[Material for the task Boundary: Start]

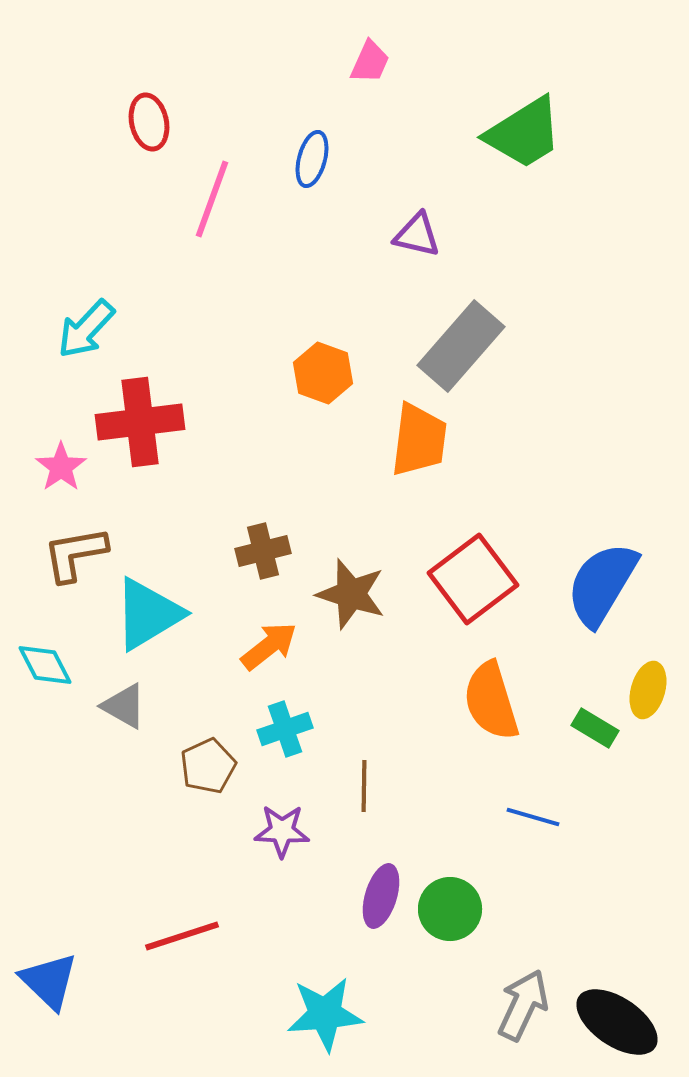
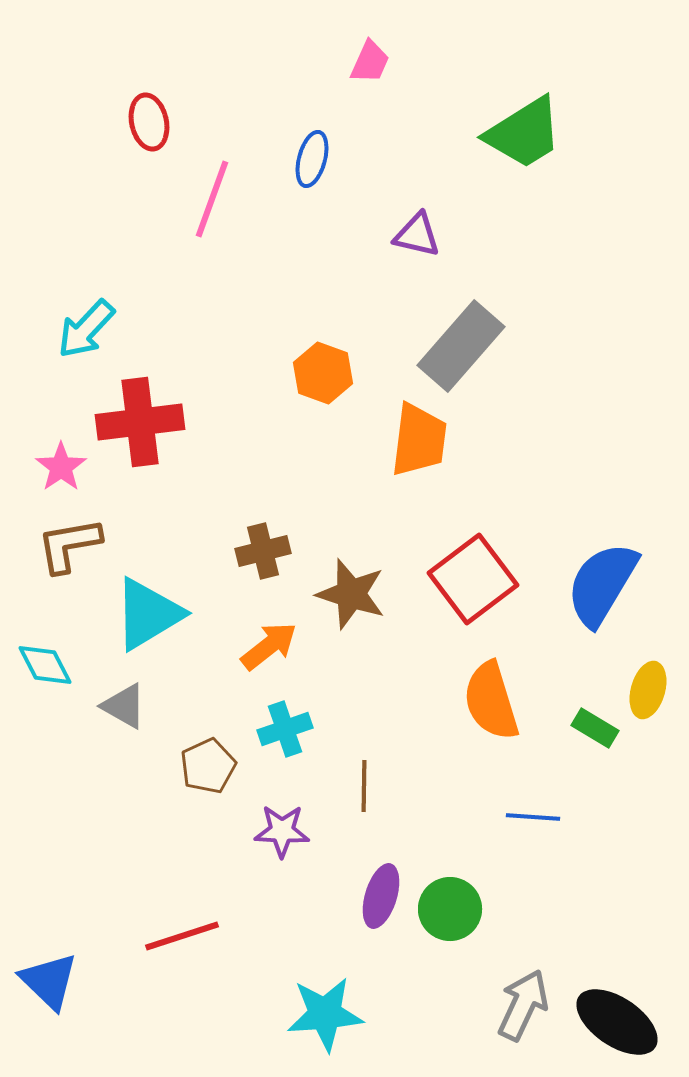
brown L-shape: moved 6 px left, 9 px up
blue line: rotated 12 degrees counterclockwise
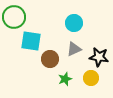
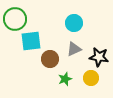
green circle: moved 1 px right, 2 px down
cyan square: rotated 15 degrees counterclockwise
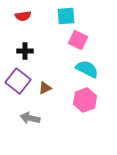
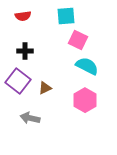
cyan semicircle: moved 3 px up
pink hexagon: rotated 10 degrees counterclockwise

[Material for the task Boundary: End]

## Assignment
Return nothing except the lines from the line with "blue line: rotated" through the last line of the records above, copied exactly and without pictures.

## Written reply
blue line: rotated 12 degrees counterclockwise
green circle: moved 1 px right, 2 px down
cyan square: rotated 15 degrees counterclockwise
cyan semicircle: moved 3 px up
pink hexagon: rotated 10 degrees counterclockwise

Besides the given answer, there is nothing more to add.